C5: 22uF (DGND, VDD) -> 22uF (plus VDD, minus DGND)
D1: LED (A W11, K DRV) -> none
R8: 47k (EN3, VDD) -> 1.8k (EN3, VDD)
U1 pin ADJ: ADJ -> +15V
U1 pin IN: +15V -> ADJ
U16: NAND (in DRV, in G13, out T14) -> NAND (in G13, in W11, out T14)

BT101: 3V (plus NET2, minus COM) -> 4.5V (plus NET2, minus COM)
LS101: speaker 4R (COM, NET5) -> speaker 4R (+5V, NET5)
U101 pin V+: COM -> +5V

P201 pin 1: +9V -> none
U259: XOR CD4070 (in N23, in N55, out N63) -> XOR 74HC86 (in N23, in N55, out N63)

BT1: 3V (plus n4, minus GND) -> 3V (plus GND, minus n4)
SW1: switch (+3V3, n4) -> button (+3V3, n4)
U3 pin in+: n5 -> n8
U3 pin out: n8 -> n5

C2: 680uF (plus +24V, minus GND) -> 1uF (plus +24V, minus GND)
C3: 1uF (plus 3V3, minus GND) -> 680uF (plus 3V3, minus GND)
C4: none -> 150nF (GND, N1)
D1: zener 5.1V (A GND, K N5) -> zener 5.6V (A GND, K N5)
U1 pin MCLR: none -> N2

····················

WHAT YOU HAVE TO DO ->
Look through the entries above and report each line where the string "plus" occurs.

RESPONSE TO THE TASK ->
C5: 22uF (DGND, VDD) -> 22uF (plus VDD, minus DGND)
BT101: 3V (plus NET2, minus COM) -> 4.5V (plus NET2, minus COM)
BT1: 3V (plus n4, minus GND) -> 3V (plus GND, minus n4)
C2: 680uF (plus +24V, minus GND) -> 1uF (plus +24V, minus GND)
C3: 1uF (plus 3V3, minus GND) -> 680uF (plus 3V3, minus GND)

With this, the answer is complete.